Provided data:
■ ■ ■
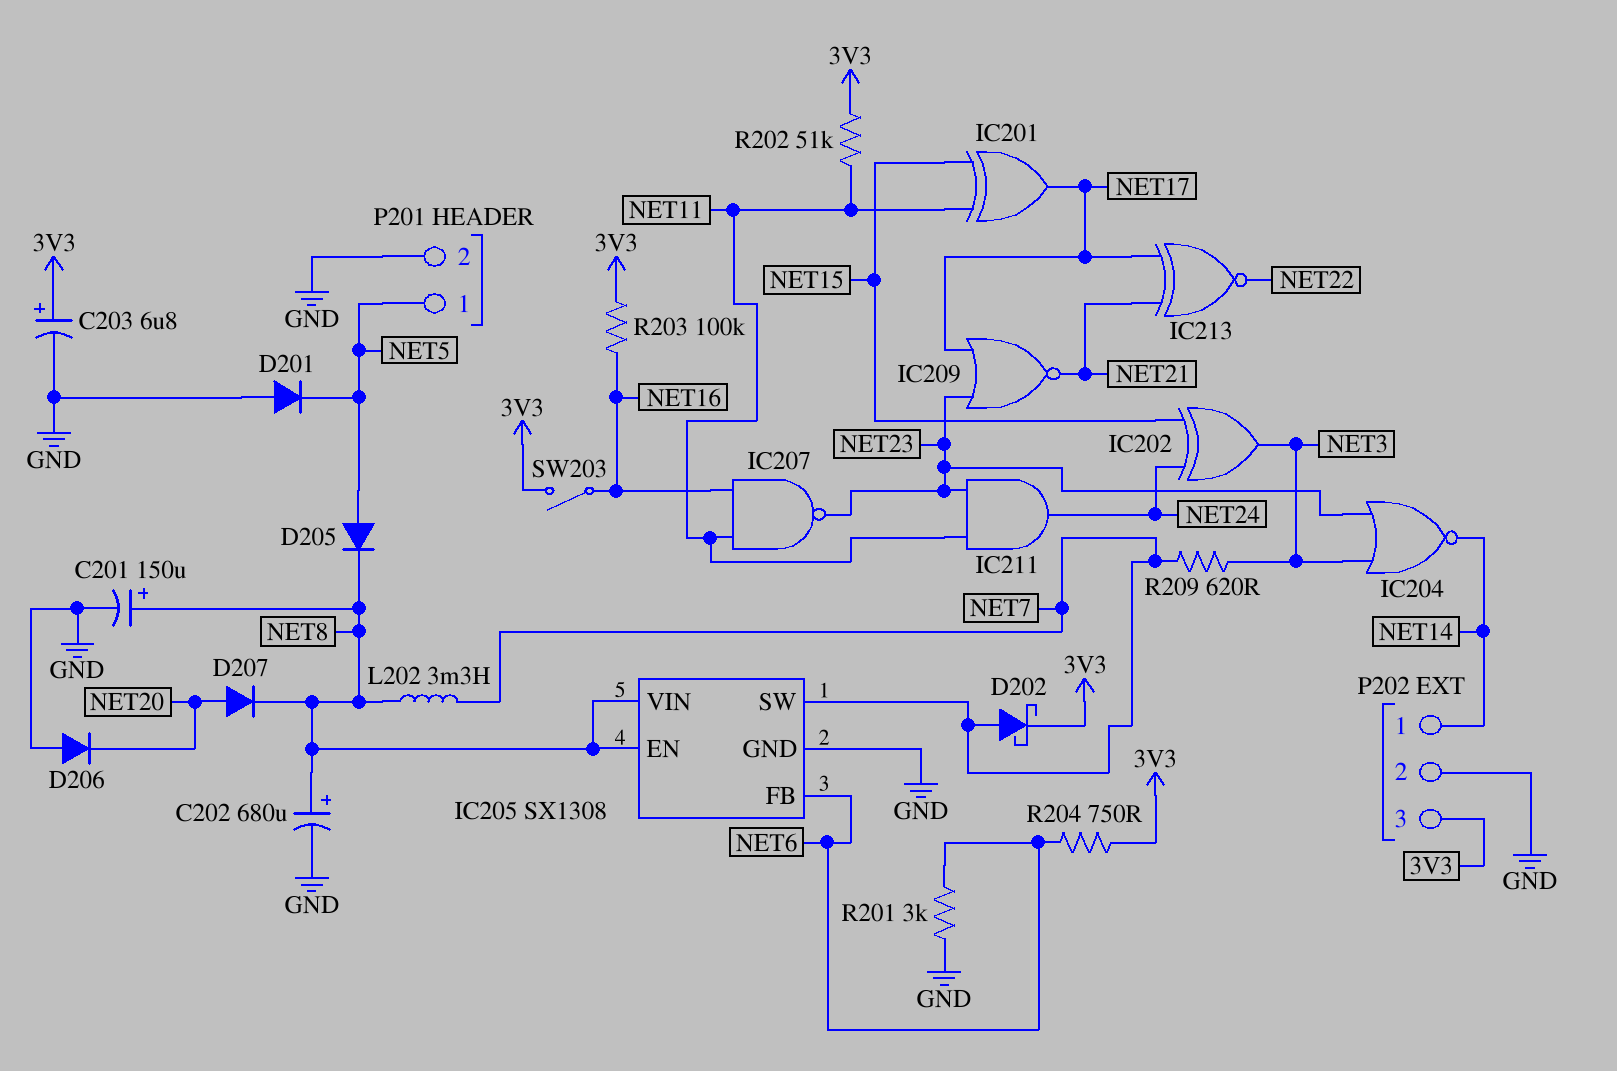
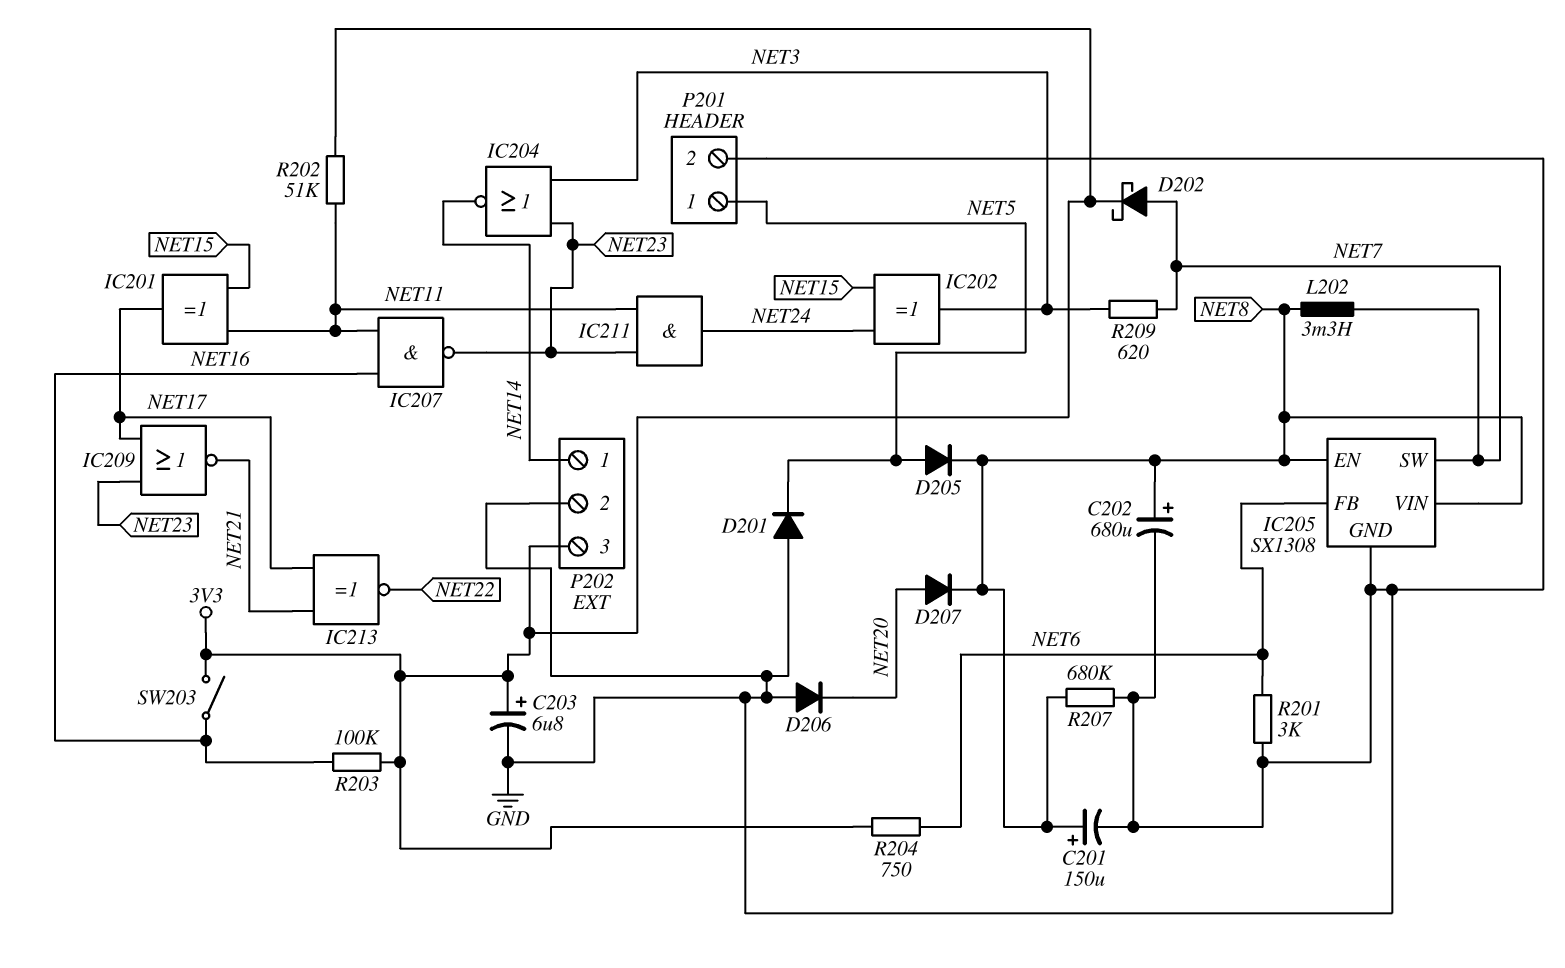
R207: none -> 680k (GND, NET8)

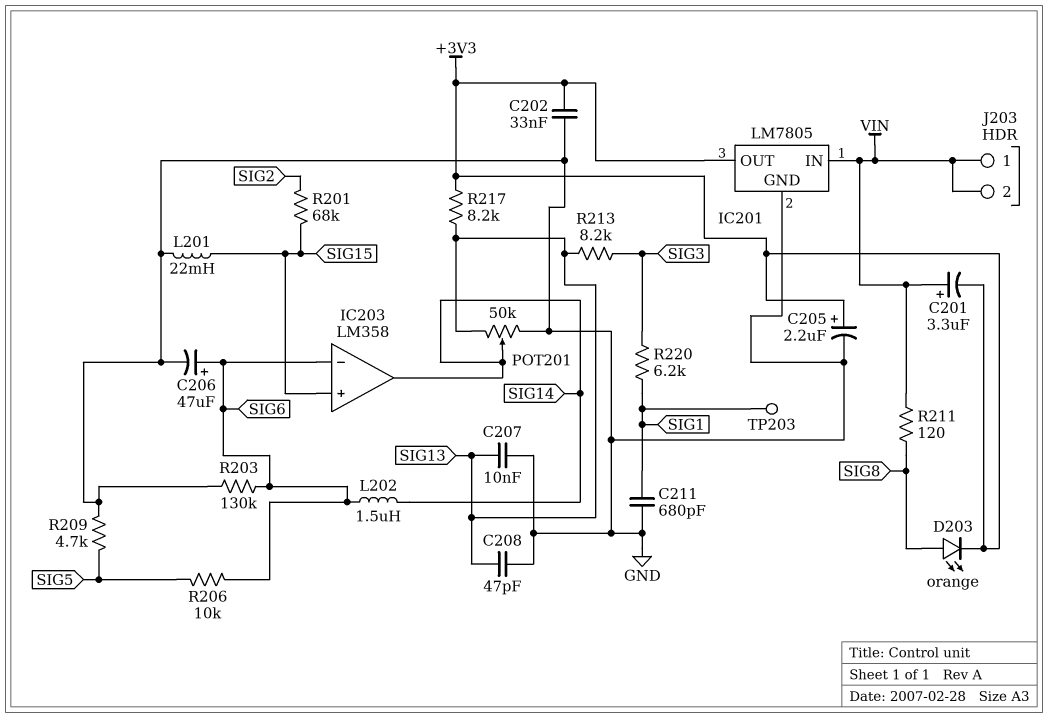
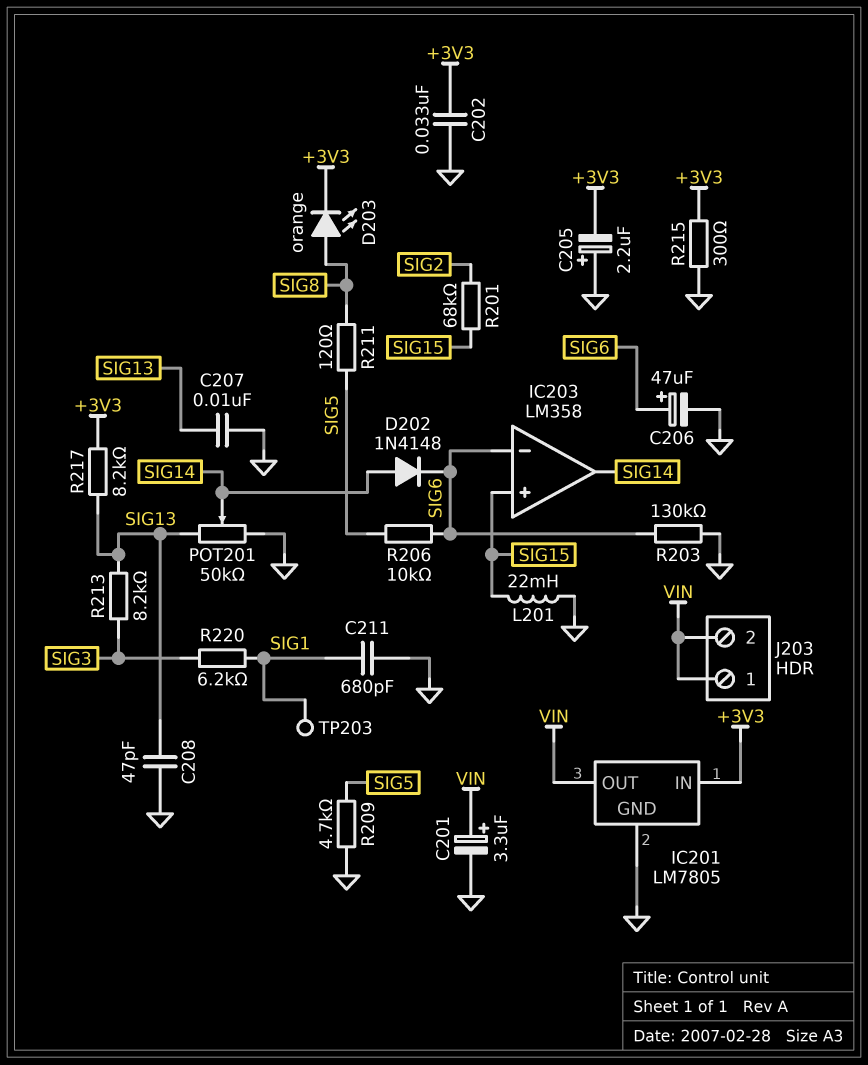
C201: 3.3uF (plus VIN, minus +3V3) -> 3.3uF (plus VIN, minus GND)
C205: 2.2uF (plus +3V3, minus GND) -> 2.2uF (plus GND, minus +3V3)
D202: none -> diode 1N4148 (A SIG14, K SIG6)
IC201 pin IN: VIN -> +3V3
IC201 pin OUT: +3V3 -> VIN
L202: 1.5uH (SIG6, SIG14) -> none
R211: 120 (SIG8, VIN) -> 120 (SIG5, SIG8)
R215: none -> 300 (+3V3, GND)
■ ■ ■
The answer should contain every line of the material exactly as written and no pictures.

R207: none -> 680k (GND, NET8)

C201: 3.3uF (plus VIN, minus +3V3) -> 3.3uF (plus VIN, minus GND)
C205: 2.2uF (plus +3V3, minus GND) -> 2.2uF (plus GND, minus +3V3)
D202: none -> diode 1N4148 (A SIG14, K SIG6)
IC201 pin IN: VIN -> +3V3
IC201 pin OUT: +3V3 -> VIN
L202: 1.5uH (SIG6, SIG14) -> none
R211: 120 (SIG8, VIN) -> 120 (SIG5, SIG8)
R215: none -> 300 (+3V3, GND)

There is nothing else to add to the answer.